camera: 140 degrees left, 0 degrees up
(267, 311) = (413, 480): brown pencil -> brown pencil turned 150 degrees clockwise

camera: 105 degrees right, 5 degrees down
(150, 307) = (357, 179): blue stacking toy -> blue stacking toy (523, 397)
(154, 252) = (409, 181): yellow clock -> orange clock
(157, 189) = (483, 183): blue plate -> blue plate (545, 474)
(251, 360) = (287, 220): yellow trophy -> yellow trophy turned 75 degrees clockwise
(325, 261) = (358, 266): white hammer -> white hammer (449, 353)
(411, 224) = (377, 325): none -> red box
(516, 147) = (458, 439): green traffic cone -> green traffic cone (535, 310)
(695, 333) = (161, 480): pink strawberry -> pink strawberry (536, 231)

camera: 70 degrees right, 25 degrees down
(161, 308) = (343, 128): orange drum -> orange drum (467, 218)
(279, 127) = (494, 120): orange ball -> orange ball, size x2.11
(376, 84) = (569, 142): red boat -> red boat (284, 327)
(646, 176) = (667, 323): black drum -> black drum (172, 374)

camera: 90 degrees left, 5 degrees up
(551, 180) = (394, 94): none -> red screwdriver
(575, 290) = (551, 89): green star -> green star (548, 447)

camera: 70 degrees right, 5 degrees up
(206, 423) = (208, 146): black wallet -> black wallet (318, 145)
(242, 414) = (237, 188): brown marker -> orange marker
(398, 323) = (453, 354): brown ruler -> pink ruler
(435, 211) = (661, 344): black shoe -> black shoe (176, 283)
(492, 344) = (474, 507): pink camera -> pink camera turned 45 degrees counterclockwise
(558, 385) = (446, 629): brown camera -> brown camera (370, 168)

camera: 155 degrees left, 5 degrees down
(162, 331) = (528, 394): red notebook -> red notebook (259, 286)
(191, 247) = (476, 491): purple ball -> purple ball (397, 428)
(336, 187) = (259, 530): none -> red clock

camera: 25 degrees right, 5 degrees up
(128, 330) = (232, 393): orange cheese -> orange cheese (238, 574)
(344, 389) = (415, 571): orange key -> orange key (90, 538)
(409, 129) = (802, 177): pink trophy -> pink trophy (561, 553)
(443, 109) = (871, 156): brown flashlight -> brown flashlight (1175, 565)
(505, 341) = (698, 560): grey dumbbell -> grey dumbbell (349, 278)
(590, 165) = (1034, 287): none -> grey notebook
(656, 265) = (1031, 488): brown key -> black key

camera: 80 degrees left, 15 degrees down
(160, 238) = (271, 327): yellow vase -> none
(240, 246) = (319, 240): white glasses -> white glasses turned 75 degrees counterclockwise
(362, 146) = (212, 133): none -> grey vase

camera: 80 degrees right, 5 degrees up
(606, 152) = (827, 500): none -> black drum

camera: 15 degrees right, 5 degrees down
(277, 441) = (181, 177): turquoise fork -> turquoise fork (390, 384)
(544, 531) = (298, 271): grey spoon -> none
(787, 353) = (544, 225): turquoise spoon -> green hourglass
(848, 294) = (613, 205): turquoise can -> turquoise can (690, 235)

§ §

What to do — Count the lines above that contain the word "spoon", and reply with only that number.

Task solution — 2